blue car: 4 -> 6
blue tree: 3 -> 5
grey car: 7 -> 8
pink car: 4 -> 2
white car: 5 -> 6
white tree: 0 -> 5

* * *

TASK DIRECTIONS: Every line of the material above is to be copied exactly.

WRITTEN SOLUTION:
blue car: 4 -> 6
blue tree: 3 -> 5
grey car: 7 -> 8
pink car: 4 -> 2
white car: 5 -> 6
white tree: 0 -> 5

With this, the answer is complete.